EXCERPTED DATA »
==========
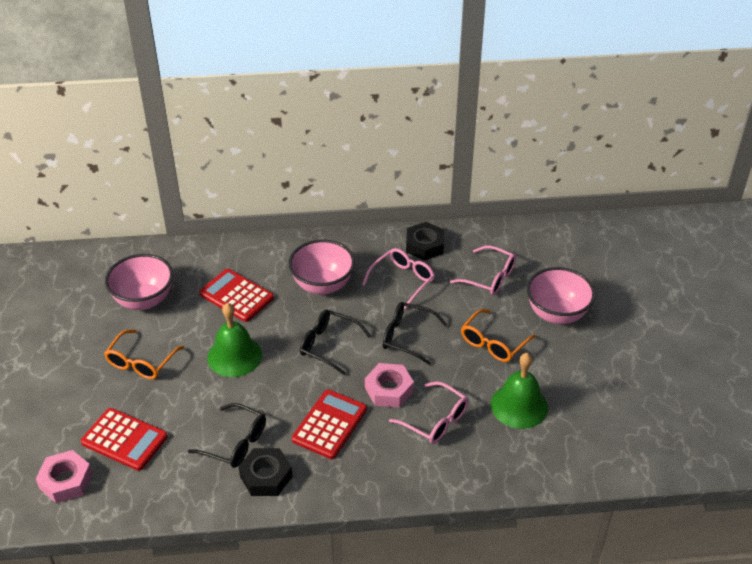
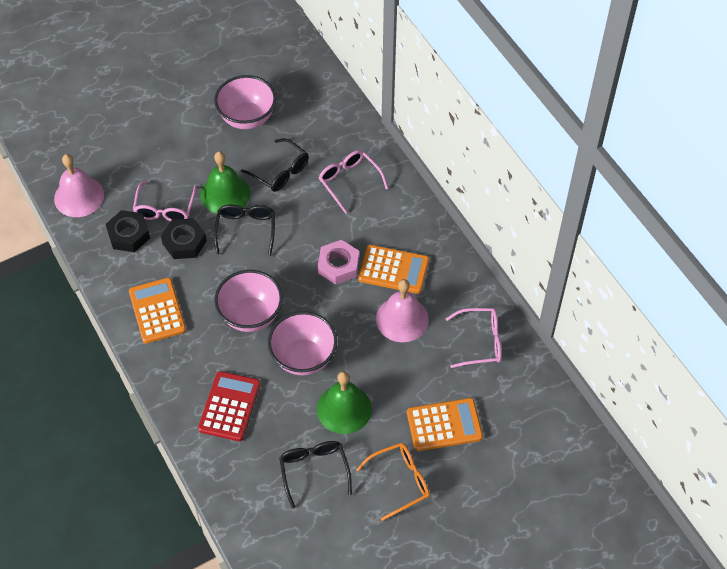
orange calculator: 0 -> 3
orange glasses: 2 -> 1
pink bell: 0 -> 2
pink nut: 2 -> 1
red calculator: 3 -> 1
==========
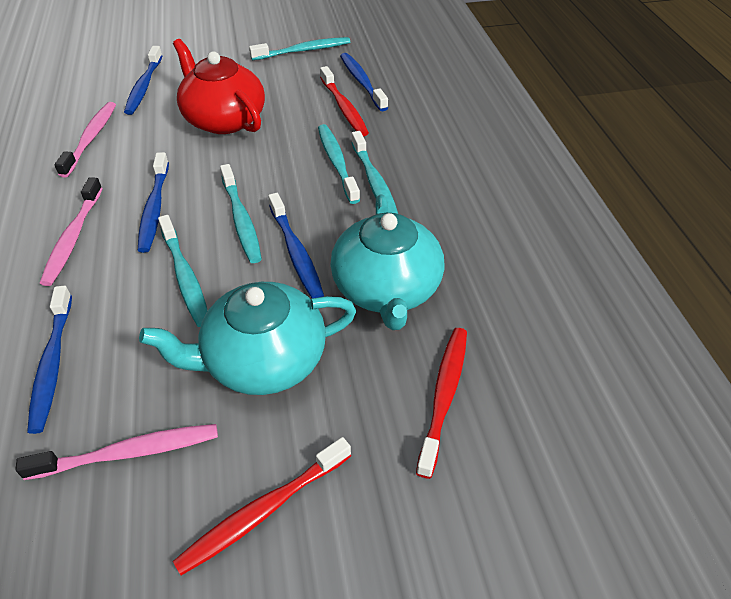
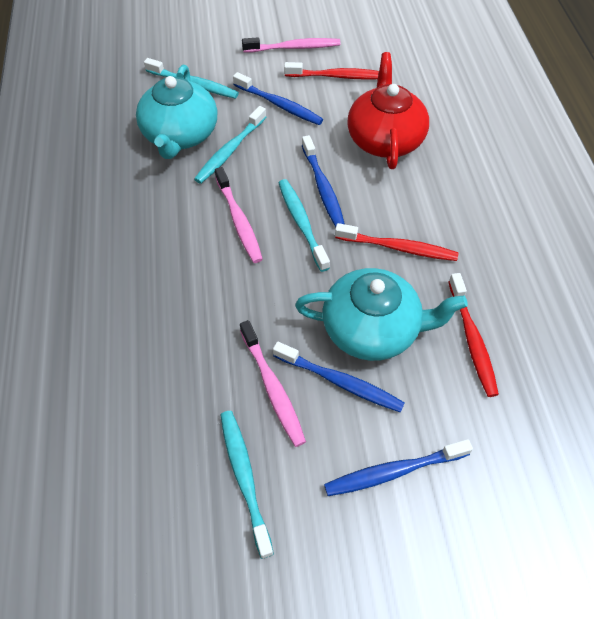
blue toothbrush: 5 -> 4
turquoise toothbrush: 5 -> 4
==========
WHAT YOU WILL DO » Scan the material above for the word "toothbrush". Copy each line where it occurs.

EXERCISE ANSWER »
blue toothbrush: 5 -> 4
turquoise toothbrush: 5 -> 4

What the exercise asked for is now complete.